-- Exercise instructions --
Print out all of the records exactly; no picture belongs in the result.
===== Provided material =====
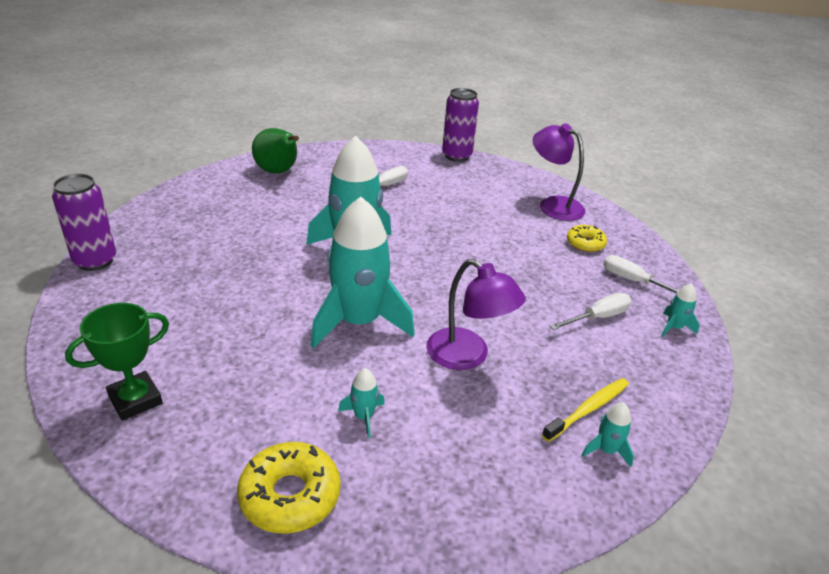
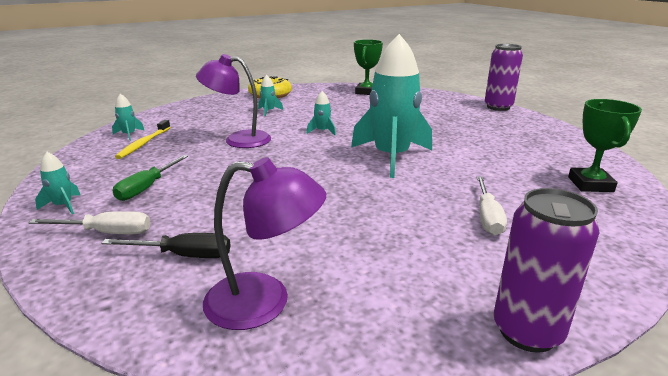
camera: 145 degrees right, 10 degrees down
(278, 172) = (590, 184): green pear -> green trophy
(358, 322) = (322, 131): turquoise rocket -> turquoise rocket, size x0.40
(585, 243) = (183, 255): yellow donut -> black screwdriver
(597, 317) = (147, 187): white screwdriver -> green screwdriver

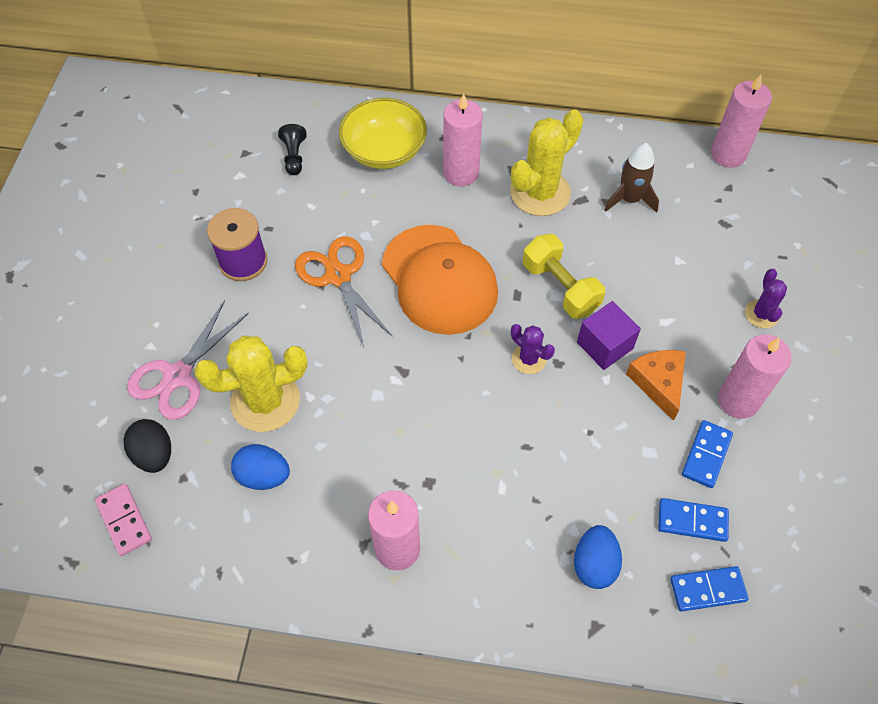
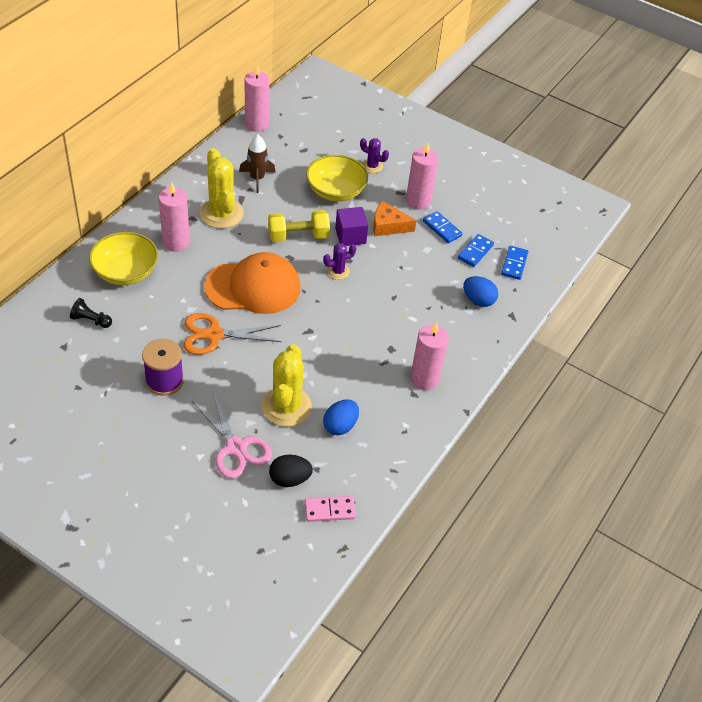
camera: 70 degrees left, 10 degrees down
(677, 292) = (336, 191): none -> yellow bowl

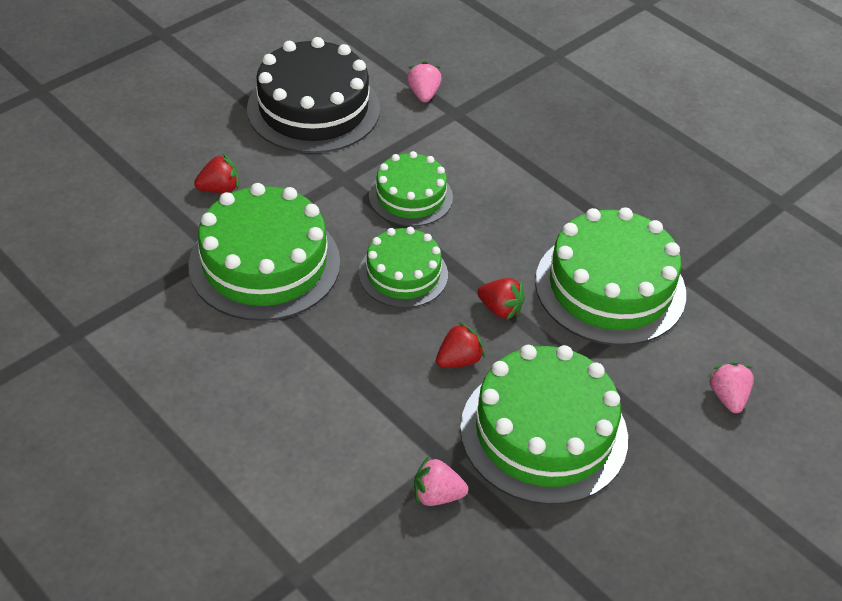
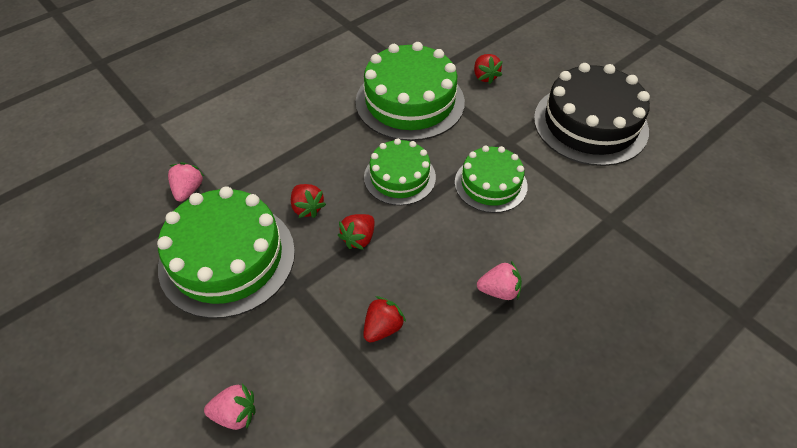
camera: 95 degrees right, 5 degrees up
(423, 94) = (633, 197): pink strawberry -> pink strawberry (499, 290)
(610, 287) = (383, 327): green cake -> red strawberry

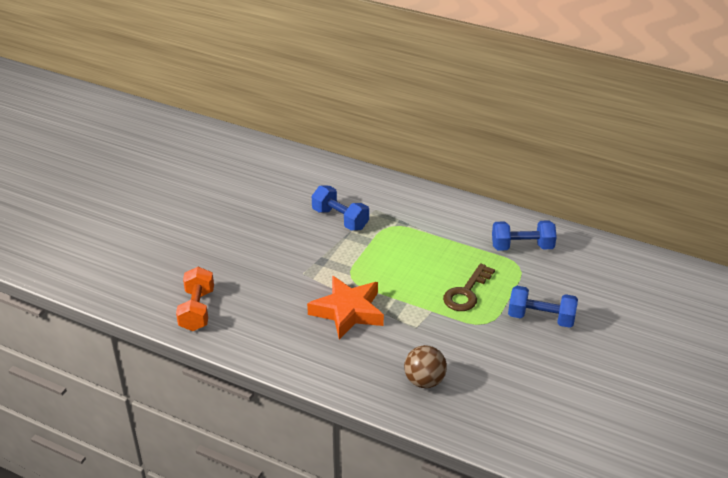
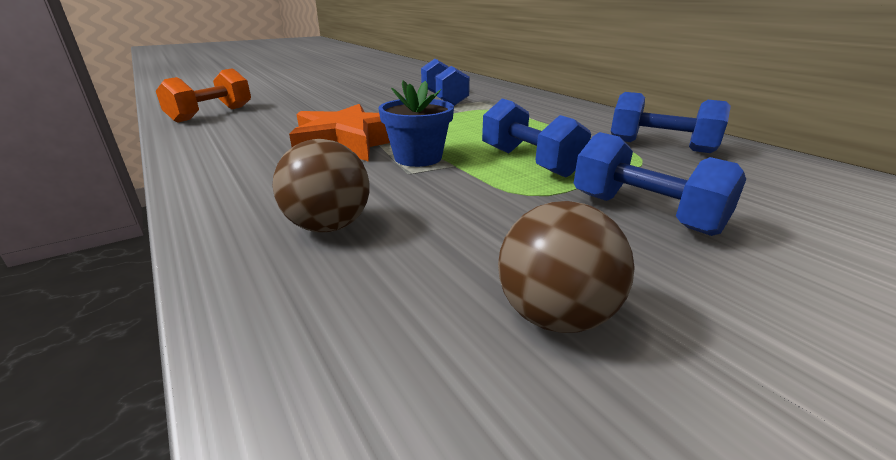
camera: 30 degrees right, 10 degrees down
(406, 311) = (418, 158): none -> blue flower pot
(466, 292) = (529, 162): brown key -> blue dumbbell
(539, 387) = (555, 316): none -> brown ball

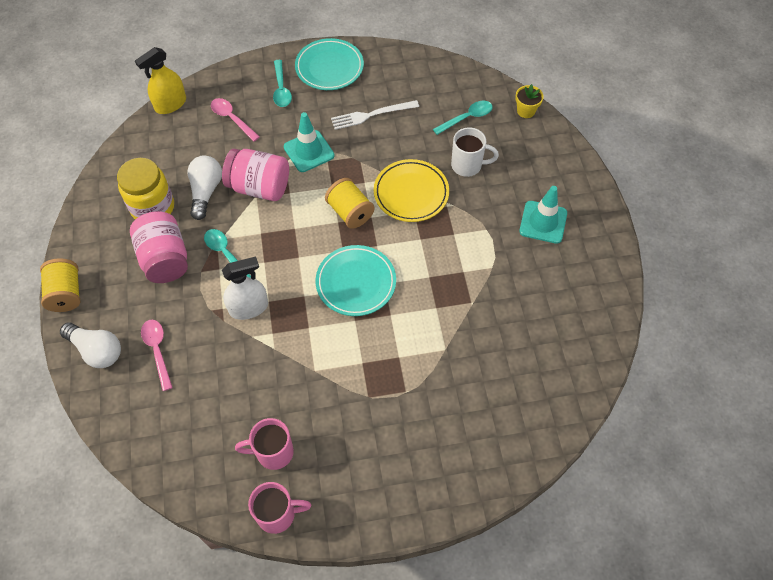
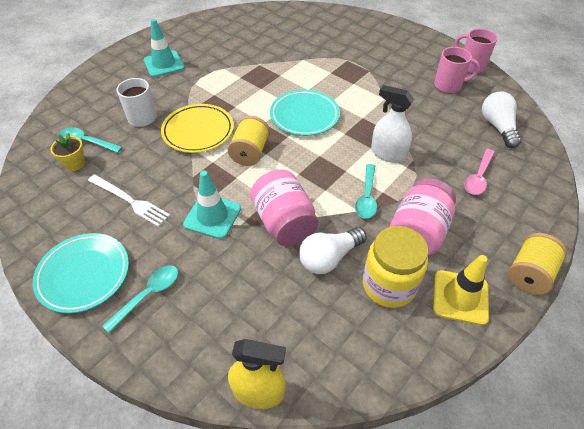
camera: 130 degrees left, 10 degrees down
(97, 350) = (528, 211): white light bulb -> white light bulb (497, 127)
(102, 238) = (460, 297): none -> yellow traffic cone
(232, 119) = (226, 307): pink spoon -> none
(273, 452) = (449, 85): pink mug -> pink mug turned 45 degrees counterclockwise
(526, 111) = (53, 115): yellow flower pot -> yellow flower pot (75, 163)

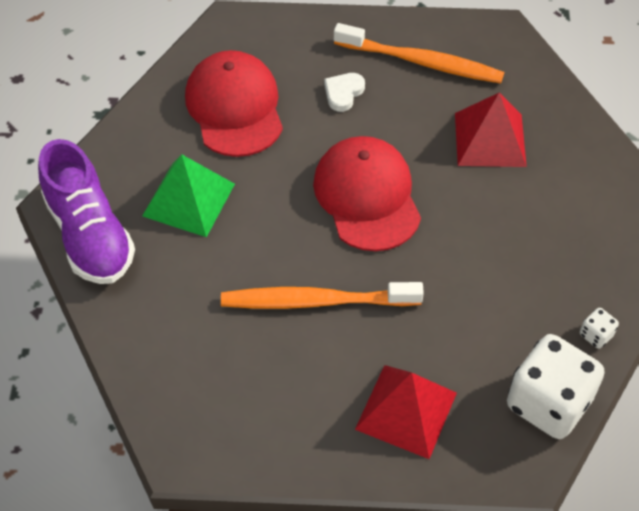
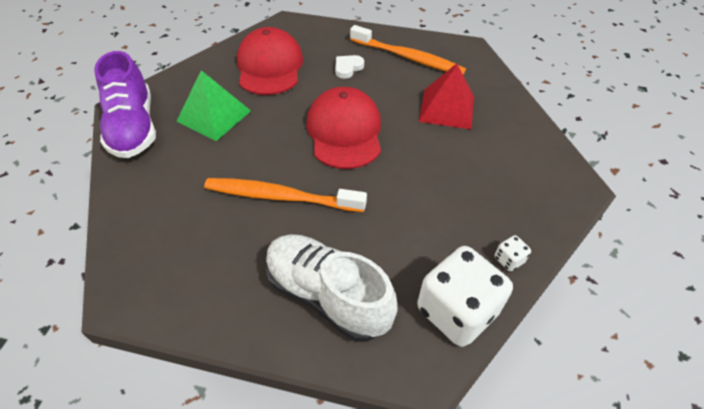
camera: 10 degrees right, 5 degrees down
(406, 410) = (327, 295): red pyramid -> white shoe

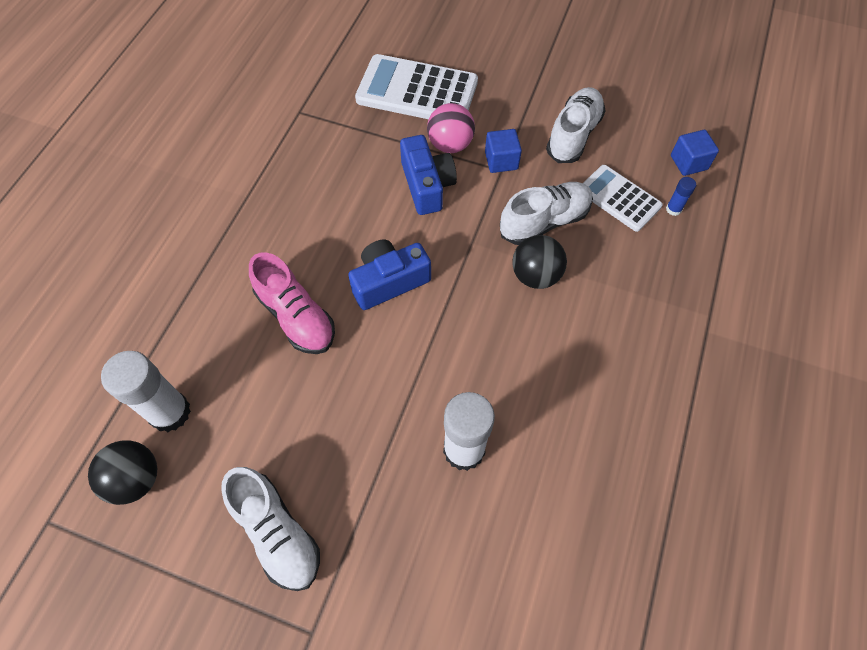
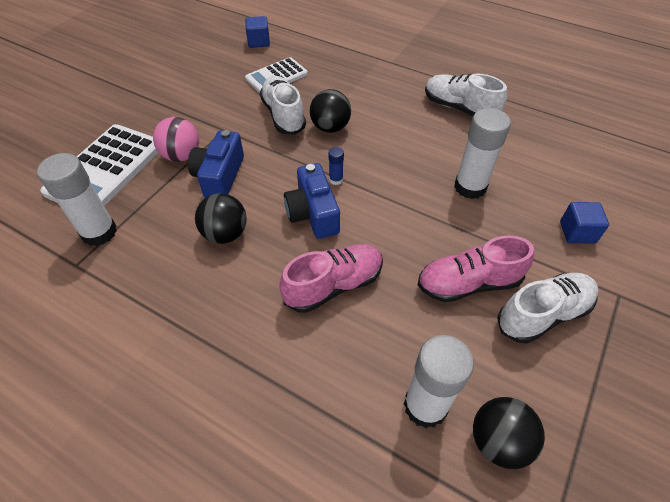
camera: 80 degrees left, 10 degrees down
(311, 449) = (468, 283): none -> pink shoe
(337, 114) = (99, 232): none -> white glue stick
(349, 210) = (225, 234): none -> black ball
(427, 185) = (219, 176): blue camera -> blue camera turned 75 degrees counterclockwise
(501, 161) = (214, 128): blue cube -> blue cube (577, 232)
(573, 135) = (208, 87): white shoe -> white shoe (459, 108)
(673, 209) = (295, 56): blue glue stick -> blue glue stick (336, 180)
=====
-- Response to the task --
camera: 145 degrees right, 10 degrees down
(278, 172) = (590, 184): green pear -> green trophy
(358, 322) = (322, 131): turquoise rocket -> turquoise rocket, size x0.40
(585, 243) = (183, 255): yellow donut -> black screwdriver
(597, 317) = (147, 187): white screwdriver -> green screwdriver

camera: 70 degrees left, 10 degrees down
(677, 292) = (336, 191): none -> yellow bowl

camera: 95 degrees right, 5 degrees up
(423, 94) = (633, 197): pink strawberry -> pink strawberry (499, 290)
(610, 287) = (383, 327): green cake -> red strawberry

camera: 30 degrees right, 10 degrees down
(406, 311) = (418, 158): none -> blue flower pot
(466, 292) = (529, 162): brown key -> blue dumbbell
(539, 387) = (555, 316): none -> brown ball

camera: 130 degrees left, 10 degrees down
(97, 350) = (528, 211): white light bulb -> white light bulb (497, 127)
(102, 238) = (460, 297): none -> yellow traffic cone
(232, 119) = (226, 307): pink spoon -> none
(273, 452) = (449, 85): pink mug -> pink mug turned 45 degrees counterclockwise
(526, 111) = (53, 115): yellow flower pot -> yellow flower pot (75, 163)

camera: 10 degrees right, 5 degrees down
(406, 410) = (327, 295): red pyramid -> white shoe

camera: 80 degrees left, 10 degrees down
(311, 449) = (468, 283): none -> pink shoe
(337, 114) = (99, 232): none -> white glue stick
(349, 210) = (225, 234): none -> black ball
(427, 185) = (219, 176): blue camera -> blue camera turned 75 degrees counterclockwise
(501, 161) = (214, 128): blue cube -> blue cube (577, 232)
(573, 135) = (208, 87): white shoe -> white shoe (459, 108)
(673, 209) = (295, 56): blue glue stick -> blue glue stick (336, 180)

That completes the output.